__Task directions__. Write out precisely the lines beginning with the line that contains "old: spinning top in purple" and ending with the last line of the entries, and no other lines.

Stored records:
******

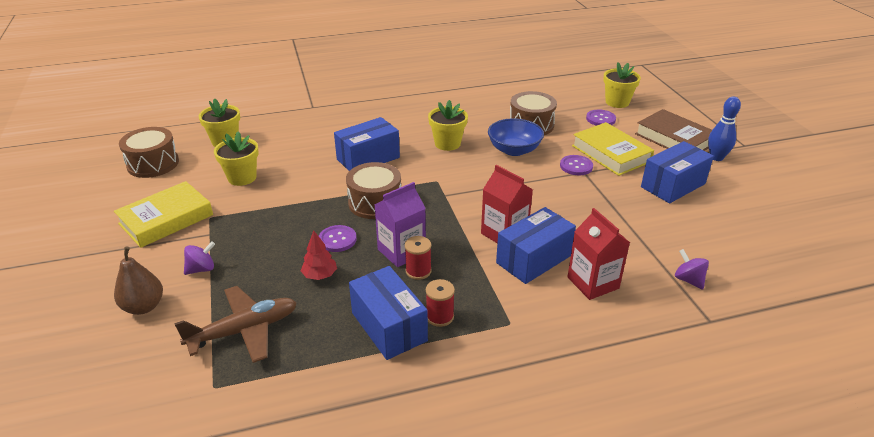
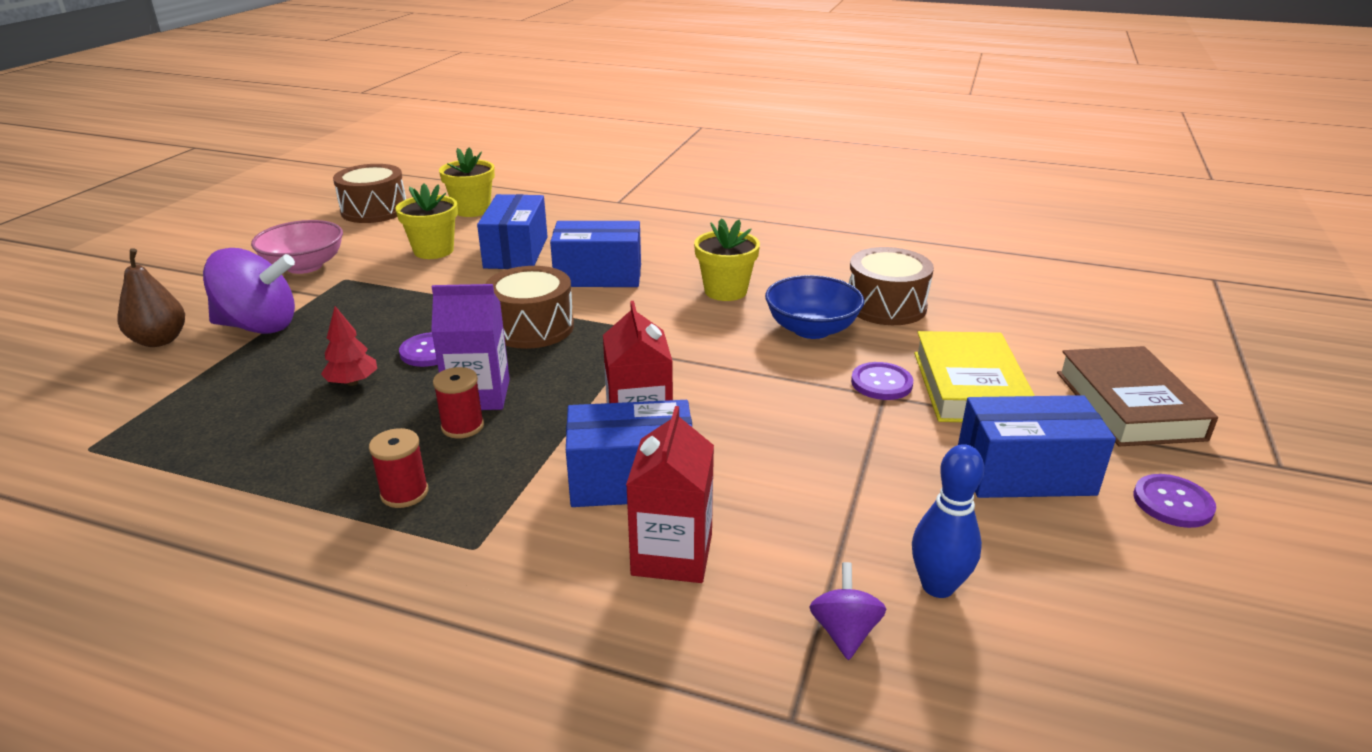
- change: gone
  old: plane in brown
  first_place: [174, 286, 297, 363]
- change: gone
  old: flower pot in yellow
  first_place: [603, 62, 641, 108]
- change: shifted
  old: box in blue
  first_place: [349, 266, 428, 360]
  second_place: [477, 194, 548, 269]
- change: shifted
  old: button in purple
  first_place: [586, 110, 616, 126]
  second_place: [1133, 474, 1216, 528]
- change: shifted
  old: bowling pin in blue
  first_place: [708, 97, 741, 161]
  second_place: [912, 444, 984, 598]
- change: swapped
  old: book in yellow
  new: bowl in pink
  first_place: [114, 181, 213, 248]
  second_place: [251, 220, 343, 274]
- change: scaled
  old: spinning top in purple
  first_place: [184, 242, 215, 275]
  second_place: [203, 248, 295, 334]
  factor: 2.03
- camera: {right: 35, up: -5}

******

__Finished task__.
  old: spinning top in purple
  first_place: [184, 242, 215, 275]
  second_place: [203, 248, 295, 334]
  factor: 2.03
- camera: {right: 35, up: -5}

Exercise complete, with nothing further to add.